Exercise directions
Please restate word for word each line from the one containing "building: none -> [599,578,649,655]" to the last line of the records below, and drop the pictures.

Dataset
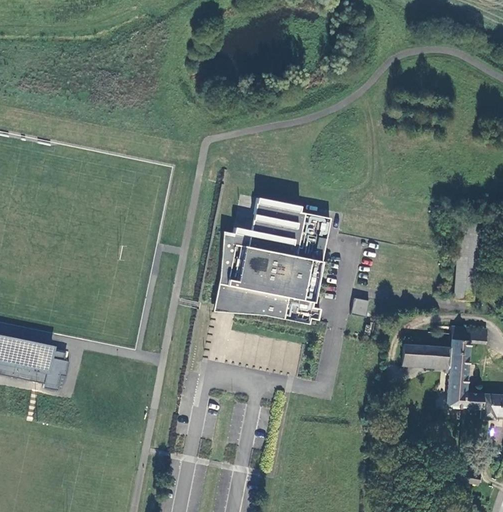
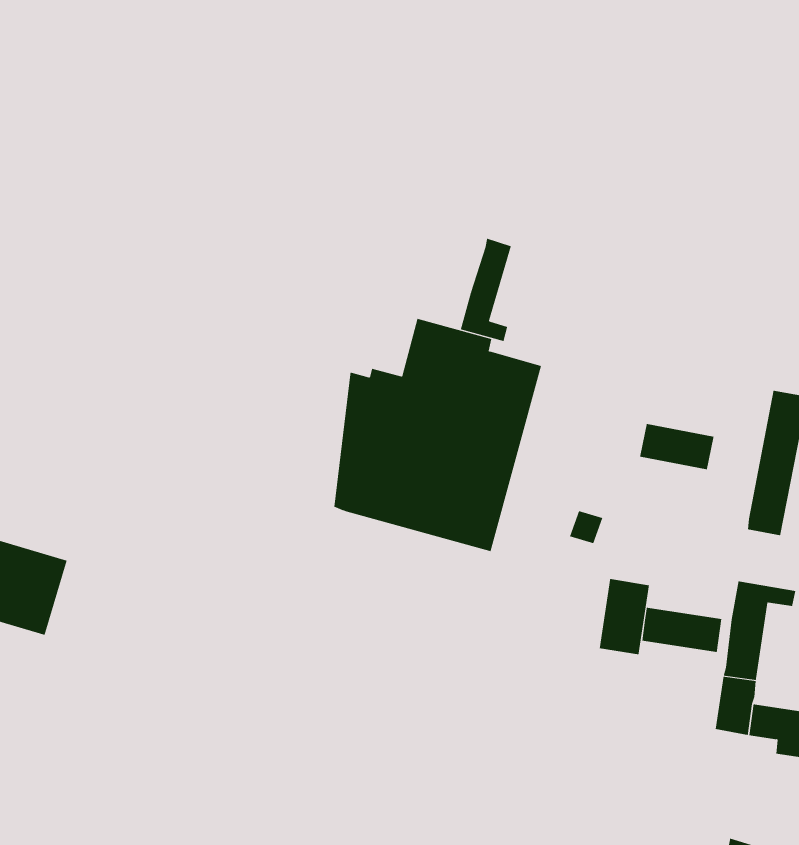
building: none -> [460,238,511,342]
building: none -> [640,423,714,470]
building: none -> [599,578,649,655]

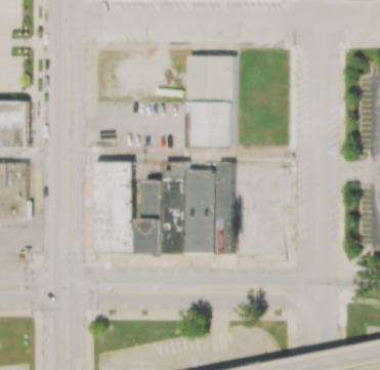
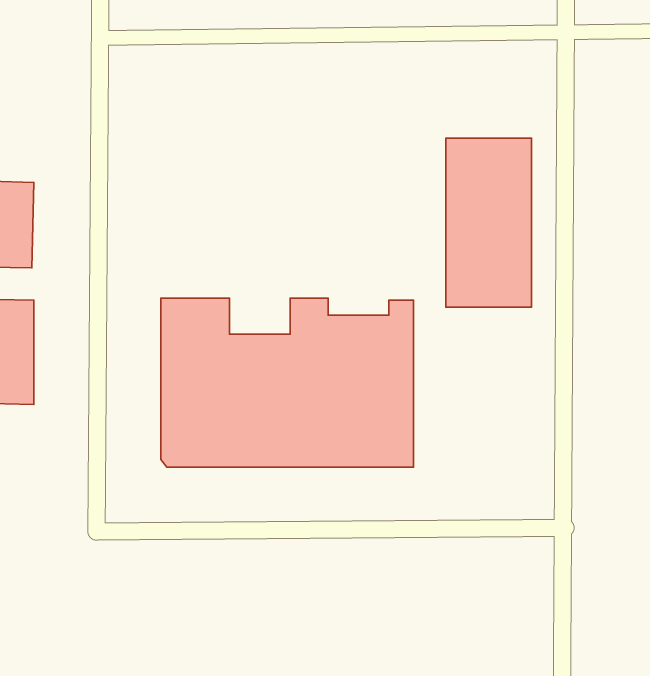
building: [187,55,234,147] -> [446,138,531,307]

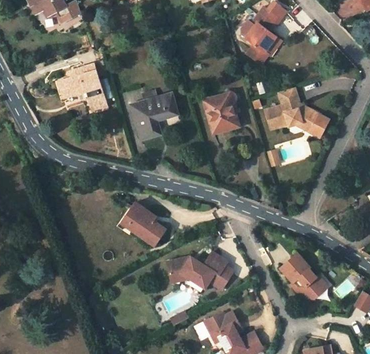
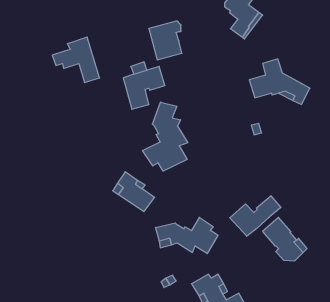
building: [204,92,239,133] -> [149,21,182,60]
building: none -> [143,102,188,171]
building: none -> [230,196,281,236]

Completed exercise
building: none -> [599,578,649,655]

building: [187,55,234,147] -> [446,138,531,307]

building: [204,92,239,133] -> [149,21,182,60]
building: none -> [143,102,188,171]
building: none -> [230,196,281,236]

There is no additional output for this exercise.